REQUIRED ACTION:
Among the lines of data below, reproduce only those from the one with "R4: 68k (FILT, TRIG) -> 68k (3V3, TRIG)" through the one with "D2: schottky BAT85 (A N_15, K N_1) -> none", exactly as they stand, both ends included.

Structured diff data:
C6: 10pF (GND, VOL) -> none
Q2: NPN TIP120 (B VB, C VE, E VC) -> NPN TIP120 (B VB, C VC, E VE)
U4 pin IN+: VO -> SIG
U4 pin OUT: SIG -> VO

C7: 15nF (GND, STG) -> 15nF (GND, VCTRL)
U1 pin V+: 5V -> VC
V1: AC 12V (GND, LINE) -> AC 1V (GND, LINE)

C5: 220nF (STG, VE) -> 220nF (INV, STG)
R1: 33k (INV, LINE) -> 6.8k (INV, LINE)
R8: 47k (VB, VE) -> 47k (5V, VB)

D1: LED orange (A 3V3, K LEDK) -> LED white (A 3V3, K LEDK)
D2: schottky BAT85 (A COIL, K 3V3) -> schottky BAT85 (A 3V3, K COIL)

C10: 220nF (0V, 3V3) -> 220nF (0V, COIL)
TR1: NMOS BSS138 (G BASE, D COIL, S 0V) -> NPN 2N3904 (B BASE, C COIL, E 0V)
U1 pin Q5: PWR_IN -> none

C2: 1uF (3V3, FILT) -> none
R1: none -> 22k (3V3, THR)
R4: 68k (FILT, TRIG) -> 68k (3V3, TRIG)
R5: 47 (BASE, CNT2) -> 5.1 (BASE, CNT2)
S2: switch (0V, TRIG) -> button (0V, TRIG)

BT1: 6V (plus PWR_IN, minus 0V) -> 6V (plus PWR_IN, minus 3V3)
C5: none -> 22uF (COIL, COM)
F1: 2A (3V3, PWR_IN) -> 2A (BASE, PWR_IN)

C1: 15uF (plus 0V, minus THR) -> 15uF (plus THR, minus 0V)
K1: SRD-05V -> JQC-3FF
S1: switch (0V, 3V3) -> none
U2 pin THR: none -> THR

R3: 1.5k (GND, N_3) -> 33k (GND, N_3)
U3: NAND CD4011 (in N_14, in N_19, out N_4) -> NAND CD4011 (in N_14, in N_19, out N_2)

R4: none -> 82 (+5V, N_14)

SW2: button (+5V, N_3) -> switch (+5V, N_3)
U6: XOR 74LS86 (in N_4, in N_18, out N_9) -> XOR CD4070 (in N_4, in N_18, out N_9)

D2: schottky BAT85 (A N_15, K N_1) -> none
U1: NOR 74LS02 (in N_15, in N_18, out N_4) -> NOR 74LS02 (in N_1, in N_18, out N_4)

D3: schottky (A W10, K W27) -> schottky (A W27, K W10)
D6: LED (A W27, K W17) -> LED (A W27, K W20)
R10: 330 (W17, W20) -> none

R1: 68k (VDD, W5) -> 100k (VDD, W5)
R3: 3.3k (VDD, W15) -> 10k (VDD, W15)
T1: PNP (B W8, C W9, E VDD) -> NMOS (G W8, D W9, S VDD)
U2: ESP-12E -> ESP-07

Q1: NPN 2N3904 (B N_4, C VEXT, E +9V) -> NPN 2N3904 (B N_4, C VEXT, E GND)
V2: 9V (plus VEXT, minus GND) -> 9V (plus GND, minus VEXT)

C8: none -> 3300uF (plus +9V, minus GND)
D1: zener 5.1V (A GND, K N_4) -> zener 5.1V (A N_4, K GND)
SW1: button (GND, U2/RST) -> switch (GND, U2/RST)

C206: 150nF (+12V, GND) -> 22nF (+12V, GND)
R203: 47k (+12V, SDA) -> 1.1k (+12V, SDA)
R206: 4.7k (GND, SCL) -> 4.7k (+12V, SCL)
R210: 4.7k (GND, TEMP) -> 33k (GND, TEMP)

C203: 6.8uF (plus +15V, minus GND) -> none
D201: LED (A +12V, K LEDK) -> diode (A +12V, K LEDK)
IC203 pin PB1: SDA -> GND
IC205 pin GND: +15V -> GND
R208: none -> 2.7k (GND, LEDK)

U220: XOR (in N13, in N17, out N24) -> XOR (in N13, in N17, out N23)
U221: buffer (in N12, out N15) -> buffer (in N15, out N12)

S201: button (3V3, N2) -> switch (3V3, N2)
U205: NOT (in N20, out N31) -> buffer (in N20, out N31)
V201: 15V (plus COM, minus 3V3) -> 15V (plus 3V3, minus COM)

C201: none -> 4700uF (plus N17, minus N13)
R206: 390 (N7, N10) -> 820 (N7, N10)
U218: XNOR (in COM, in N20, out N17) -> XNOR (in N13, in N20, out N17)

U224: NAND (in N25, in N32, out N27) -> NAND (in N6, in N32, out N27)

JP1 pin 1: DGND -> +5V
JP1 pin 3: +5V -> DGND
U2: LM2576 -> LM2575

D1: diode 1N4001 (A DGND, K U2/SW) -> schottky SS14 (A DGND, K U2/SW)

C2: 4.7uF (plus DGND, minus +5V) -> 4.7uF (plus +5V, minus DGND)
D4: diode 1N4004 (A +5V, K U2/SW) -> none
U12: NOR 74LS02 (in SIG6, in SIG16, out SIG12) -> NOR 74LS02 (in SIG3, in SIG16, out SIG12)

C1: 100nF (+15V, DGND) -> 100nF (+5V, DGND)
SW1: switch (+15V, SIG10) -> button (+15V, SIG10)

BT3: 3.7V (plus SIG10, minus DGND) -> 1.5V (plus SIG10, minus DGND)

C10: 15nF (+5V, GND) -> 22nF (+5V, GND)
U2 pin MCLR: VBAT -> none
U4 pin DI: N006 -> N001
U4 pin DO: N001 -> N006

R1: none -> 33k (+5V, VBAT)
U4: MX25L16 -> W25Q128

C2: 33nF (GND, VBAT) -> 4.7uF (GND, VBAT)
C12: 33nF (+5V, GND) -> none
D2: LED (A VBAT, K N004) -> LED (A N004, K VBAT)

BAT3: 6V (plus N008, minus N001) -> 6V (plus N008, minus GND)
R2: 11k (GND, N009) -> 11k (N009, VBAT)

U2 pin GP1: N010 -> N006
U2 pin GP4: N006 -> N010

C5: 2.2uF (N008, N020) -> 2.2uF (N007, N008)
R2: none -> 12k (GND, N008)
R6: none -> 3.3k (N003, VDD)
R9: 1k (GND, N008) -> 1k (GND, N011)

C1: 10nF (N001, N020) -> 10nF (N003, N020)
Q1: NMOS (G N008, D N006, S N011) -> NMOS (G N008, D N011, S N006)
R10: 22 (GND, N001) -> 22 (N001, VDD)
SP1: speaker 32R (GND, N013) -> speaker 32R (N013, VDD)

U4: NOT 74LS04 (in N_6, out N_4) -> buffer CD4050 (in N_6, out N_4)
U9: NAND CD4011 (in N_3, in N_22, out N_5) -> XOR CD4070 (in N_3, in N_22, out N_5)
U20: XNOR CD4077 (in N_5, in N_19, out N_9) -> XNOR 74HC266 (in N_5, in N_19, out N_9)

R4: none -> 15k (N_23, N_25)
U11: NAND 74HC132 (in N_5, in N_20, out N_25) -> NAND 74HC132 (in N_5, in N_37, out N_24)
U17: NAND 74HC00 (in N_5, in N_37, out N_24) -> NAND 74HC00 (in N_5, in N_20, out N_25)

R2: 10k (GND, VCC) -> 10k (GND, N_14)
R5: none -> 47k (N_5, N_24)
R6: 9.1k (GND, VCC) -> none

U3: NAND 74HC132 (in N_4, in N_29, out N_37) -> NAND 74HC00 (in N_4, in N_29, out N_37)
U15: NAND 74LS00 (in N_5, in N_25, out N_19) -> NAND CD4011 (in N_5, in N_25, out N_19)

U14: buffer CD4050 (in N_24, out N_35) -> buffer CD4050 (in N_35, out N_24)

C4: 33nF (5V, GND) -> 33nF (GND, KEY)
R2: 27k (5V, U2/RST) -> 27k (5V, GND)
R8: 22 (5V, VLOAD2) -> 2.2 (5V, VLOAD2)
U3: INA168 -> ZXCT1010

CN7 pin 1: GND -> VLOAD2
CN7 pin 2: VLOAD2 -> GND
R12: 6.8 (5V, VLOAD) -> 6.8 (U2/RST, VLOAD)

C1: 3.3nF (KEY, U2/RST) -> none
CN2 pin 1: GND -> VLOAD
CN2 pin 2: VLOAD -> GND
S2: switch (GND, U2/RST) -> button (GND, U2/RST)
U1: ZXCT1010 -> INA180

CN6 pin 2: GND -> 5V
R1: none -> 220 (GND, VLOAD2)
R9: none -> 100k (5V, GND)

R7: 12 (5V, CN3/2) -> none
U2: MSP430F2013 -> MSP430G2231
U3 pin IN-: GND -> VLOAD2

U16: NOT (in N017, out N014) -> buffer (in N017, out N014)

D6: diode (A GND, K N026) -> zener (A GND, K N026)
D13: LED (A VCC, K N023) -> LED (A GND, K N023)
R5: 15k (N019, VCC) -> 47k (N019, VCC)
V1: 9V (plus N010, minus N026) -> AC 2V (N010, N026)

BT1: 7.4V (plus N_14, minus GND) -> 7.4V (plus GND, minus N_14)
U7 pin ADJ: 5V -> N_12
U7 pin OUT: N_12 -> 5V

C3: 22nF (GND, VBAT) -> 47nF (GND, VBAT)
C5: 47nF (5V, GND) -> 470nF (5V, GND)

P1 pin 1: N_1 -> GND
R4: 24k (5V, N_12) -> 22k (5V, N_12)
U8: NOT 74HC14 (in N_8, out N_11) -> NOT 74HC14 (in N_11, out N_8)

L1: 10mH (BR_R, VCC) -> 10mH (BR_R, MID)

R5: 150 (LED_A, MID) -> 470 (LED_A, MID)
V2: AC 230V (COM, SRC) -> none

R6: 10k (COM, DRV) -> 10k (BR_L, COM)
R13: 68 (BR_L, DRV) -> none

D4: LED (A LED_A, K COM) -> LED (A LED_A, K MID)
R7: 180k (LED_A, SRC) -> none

ANSWER BOX:
R4: 68k (FILT, TRIG) -> 68k (3V3, TRIG)
R5: 47 (BASE, CNT2) -> 5.1 (BASE, CNT2)
S2: switch (0V, TRIG) -> button (0V, TRIG)

BT1: 6V (plus PWR_IN, minus 0V) -> 6V (plus PWR_IN, minus 3V3)
C5: none -> 22uF (COIL, COM)
F1: 2A (3V3, PWR_IN) -> 2A (BASE, PWR_IN)

C1: 15uF (plus 0V, minus THR) -> 15uF (plus THR, minus 0V)
K1: SRD-05V -> JQC-3FF
S1: switch (0V, 3V3) -> none
U2 pin THR: none -> THR

R3: 1.5k (GND, N_3) -> 33k (GND, N_3)
U3: NAND CD4011 (in N_14, in N_19, out N_4) -> NAND CD4011 (in N_14, in N_19, out N_2)

R4: none -> 82 (+5V, N_14)

SW2: button (+5V, N_3) -> switch (+5V, N_3)
U6: XOR 74LS86 (in N_4, in N_18, out N_9) -> XOR CD4070 (in N_4, in N_18, out N_9)

D2: schottky BAT85 (A N_15, K N_1) -> none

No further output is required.